▶ _Exercise directions_
Copy out the entries that follow, exactly as written.

▶ _Records provided_
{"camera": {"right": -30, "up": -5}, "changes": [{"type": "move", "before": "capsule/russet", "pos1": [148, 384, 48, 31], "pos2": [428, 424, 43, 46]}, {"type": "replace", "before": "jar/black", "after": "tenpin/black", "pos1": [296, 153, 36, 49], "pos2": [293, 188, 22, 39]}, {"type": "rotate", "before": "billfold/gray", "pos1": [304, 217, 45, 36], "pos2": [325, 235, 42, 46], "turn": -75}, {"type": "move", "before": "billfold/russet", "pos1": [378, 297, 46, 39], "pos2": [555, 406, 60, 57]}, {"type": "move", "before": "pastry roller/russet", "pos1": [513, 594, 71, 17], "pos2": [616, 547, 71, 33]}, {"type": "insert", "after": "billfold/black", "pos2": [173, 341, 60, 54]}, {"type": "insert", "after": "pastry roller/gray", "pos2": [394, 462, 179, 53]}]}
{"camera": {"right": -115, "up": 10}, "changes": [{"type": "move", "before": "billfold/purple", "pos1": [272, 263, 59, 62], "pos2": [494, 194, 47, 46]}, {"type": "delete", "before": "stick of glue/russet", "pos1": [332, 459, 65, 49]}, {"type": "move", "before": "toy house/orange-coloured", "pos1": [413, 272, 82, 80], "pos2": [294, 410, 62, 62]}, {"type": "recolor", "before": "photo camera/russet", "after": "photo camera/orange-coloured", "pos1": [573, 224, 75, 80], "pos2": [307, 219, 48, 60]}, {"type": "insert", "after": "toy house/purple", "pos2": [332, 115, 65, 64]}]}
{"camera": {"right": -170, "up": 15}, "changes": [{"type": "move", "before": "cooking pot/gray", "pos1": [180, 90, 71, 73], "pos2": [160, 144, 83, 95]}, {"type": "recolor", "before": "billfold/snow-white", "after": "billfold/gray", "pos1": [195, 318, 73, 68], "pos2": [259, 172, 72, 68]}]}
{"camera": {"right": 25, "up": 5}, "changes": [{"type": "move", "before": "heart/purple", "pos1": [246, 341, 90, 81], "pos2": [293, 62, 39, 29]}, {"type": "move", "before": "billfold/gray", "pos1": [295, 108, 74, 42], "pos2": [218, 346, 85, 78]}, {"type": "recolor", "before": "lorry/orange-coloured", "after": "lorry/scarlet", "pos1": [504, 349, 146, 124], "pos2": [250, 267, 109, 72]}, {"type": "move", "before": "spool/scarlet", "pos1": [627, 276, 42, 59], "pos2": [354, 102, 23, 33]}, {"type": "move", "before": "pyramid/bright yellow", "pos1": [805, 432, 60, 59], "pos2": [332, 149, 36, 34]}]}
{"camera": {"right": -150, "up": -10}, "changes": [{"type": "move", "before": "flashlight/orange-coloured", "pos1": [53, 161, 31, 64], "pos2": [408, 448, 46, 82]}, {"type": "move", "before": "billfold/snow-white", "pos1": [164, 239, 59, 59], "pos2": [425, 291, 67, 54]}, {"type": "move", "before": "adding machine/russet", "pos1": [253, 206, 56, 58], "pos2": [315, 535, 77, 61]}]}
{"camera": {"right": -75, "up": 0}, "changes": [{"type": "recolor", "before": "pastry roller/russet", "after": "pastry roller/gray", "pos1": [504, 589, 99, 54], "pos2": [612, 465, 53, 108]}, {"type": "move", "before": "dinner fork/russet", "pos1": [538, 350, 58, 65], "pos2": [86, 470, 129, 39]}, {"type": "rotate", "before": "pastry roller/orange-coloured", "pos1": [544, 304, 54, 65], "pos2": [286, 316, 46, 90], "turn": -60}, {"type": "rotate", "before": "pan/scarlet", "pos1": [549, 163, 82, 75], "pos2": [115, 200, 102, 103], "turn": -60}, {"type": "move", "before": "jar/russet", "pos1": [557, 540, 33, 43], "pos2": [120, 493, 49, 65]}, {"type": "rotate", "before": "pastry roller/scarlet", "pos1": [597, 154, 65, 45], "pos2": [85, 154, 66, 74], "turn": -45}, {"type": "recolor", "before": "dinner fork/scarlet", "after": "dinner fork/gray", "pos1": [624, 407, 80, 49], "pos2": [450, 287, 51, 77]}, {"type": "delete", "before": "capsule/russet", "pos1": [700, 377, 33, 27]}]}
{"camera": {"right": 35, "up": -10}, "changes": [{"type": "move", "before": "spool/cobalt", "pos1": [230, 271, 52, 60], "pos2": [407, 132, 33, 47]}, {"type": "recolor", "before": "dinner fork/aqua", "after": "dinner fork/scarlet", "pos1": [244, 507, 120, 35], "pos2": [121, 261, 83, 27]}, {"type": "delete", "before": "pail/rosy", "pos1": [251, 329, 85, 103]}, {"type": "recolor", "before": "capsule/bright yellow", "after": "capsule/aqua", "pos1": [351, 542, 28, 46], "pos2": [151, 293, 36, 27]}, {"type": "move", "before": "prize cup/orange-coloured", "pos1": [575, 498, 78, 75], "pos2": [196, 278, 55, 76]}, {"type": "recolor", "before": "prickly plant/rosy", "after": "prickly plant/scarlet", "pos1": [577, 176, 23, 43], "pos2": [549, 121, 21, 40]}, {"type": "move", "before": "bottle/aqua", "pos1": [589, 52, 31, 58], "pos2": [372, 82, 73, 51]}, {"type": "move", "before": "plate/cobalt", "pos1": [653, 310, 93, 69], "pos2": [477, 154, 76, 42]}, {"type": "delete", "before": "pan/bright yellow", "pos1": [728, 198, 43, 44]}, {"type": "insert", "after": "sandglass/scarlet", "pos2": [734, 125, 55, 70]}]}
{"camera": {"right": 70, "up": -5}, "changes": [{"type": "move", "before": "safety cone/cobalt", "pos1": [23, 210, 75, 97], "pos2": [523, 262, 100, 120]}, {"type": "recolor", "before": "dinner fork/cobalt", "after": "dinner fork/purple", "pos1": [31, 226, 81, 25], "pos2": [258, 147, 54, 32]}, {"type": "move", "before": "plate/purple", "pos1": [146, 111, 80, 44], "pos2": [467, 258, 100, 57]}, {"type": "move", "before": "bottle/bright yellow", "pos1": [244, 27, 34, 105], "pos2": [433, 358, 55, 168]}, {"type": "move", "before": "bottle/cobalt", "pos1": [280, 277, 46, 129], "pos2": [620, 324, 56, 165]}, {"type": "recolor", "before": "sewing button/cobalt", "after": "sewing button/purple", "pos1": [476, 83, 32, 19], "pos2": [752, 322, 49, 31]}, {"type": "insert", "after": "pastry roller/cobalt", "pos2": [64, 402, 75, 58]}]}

▶ _Answer to the exercise_
{"camera": {"right": -30, "up": -5}, "changes": [{"type": "move", "before": "capsule/russet", "pos1": [148, 384, 48, 31], "pos2": [428, 424, 43, 46]}, {"type": "replace", "before": "jar/black", "after": "tenpin/black", "pos1": [296, 153, 36, 49], "pos2": [293, 188, 22, 39]}, {"type": "rotate", "before": "billfold/gray", "pos1": [304, 217, 45, 36], "pos2": [325, 235, 42, 46], "turn": -75}, {"type": "move", "before": "billfold/russet", "pos1": [378, 297, 46, 39], "pos2": [555, 406, 60, 57]}, {"type": "move", "before": "pastry roller/russet", "pos1": [513, 594, 71, 17], "pos2": [616, 547, 71, 33]}, {"type": "insert", "after": "billfold/black", "pos2": [173, 341, 60, 54]}, {"type": "insert", "after": "pastry roller/gray", "pos2": [394, 462, 179, 53]}]}
{"camera": {"right": -115, "up": 10}, "changes": [{"type": "move", "before": "billfold/purple", "pos1": [272, 263, 59, 62], "pos2": [494, 194, 47, 46]}, {"type": "delete", "before": "stick of glue/russet", "pos1": [332, 459, 65, 49]}, {"type": "move", "before": "toy house/orange-coloured", "pos1": [413, 272, 82, 80], "pos2": [294, 410, 62, 62]}, {"type": "recolor", "before": "photo camera/russet", "after": "photo camera/orange-coloured", "pos1": [573, 224, 75, 80], "pos2": [307, 219, 48, 60]}, {"type": "insert", "after": "toy house/purple", "pos2": [332, 115, 65, 64]}]}
{"camera": {"right": -170, "up": 15}, "changes": [{"type": "move", "before": "cooking pot/gray", "pos1": [180, 90, 71, 73], "pos2": [160, 144, 83, 95]}, {"type": "recolor", "before": "billfold/snow-white", "after": "billfold/gray", "pos1": [195, 318, 73, 68], "pos2": [259, 172, 72, 68]}]}
{"camera": {"right": 25, "up": 5}, "changes": [{"type": "move", "before": "heart/purple", "pos1": [246, 341, 90, 81], "pos2": [293, 62, 39, 29]}, {"type": "move", "before": "billfold/gray", "pos1": [295, 108, 74, 42], "pos2": [218, 346, 85, 78]}, {"type": "recolor", "before": "lorry/orange-coloured", "after": "lorry/scarlet", "pos1": [504, 349, 146, 124], "pos2": [250, 267, 109, 72]}, {"type": "move", "before": "spool/scarlet", "pos1": [627, 276, 42, 59], "pos2": [354, 102, 23, 33]}, {"type": "move", "before": "pyramid/bright yellow", "pos1": [805, 432, 60, 59], "pos2": [332, 149, 36, 34]}]}
{"camera": {"right": -150, "up": -10}, "changes": [{"type": "move", "before": "flashlight/orange-coloured", "pos1": [53, 161, 31, 64], "pos2": [408, 448, 46, 82]}, {"type": "move", "before": "billfold/snow-white", "pos1": [164, 239, 59, 59], "pos2": [425, 291, 67, 54]}, {"type": "move", "before": "adding machine/russet", "pos1": [253, 206, 56, 58], "pos2": [315, 535, 77, 61]}]}
{"camera": {"right": -75, "up": 0}, "changes": [{"type": "recolor", "before": "pastry roller/russet", "after": "pastry roller/gray", "pos1": [504, 589, 99, 54], "pos2": [612, 465, 53, 108]}, {"type": "move", "before": "dinner fork/russet", "pos1": [538, 350, 58, 65], "pos2": [86, 470, 129, 39]}, {"type": "rotate", "before": "pastry roller/orange-coloured", "pos1": [544, 304, 54, 65], "pos2": [286, 316, 46, 90], "turn": -60}, {"type": "rotate", "before": "pan/scarlet", "pos1": [549, 163, 82, 75], "pos2": [115, 200, 102, 103], "turn": -60}, {"type": "move", "before": "jar/russet", "pos1": [557, 540, 33, 43], "pos2": [120, 493, 49, 65]}, {"type": "rotate", "before": "pastry roller/scarlet", "pos1": [597, 154, 65, 45], "pos2": [85, 154, 66, 74], "turn": -45}, {"type": "recolor", "before": "dinner fork/scarlet", "after": "dinner fork/gray", "pos1": [624, 407, 80, 49], "pos2": [450, 287, 51, 77]}, {"type": "delete", "before": "capsule/russet", "pos1": [700, 377, 33, 27]}]}
{"camera": {"right": 35, "up": -10}, "changes": [{"type": "move", "before": "spool/cobalt", "pos1": [230, 271, 52, 60], "pos2": [407, 132, 33, 47]}, {"type": "recolor", "before": "dinner fork/aqua", "after": "dinner fork/scarlet", "pos1": [244, 507, 120, 35], "pos2": [121, 261, 83, 27]}, {"type": "delete", "before": "pail/rosy", "pos1": [251, 329, 85, 103]}, {"type": "recolor", "before": "capsule/bright yellow", "after": "capsule/aqua", "pos1": [351, 542, 28, 46], "pos2": [151, 293, 36, 27]}, {"type": "move", "before": "prize cup/orange-coloured", "pos1": [575, 498, 78, 75], "pos2": [196, 278, 55, 76]}, {"type": "recolor", "before": "prickly plant/rosy", "after": "prickly plant/scarlet", "pos1": [577, 176, 23, 43], "pos2": [549, 121, 21, 40]}, {"type": "move", "before": "bottle/aqua", "pos1": [589, 52, 31, 58], "pos2": [372, 82, 73, 51]}, {"type": "move", "before": "plate/cobalt", "pos1": [653, 310, 93, 69], "pos2": [477, 154, 76, 42]}, {"type": "delete", "before": "pan/bright yellow", "pos1": [728, 198, 43, 44]}, {"type": "insert", "after": "sandglass/scarlet", "pos2": [734, 125, 55, 70]}]}
{"camera": {"right": 70, "up": -5}, "changes": [{"type": "move", "before": "safety cone/cobalt", "pos1": [23, 210, 75, 97], "pos2": [523, 262, 100, 120]}, {"type": "recolor", "before": "dinner fork/cobalt", "after": "dinner fork/purple", "pos1": [31, 226, 81, 25], "pos2": [258, 147, 54, 32]}, {"type": "move", "before": "plate/purple", "pos1": [146, 111, 80, 44], "pos2": [467, 258, 100, 57]}, {"type": "move", "before": "bottle/bright yellow", "pos1": [244, 27, 34, 105], "pos2": [433, 358, 55, 168]}, {"type": "move", "before": "bottle/cobalt", "pos1": [280, 277, 46, 129], "pos2": [620, 324, 56, 165]}, {"type": "recolor", "before": "sewing button/cobalt", "after": "sewing button/purple", "pos1": [476, 83, 32, 19], "pos2": [752, 322, 49, 31]}, {"type": "insert", "after": "pastry roller/cobalt", "pos2": [64, 402, 75, 58]}]}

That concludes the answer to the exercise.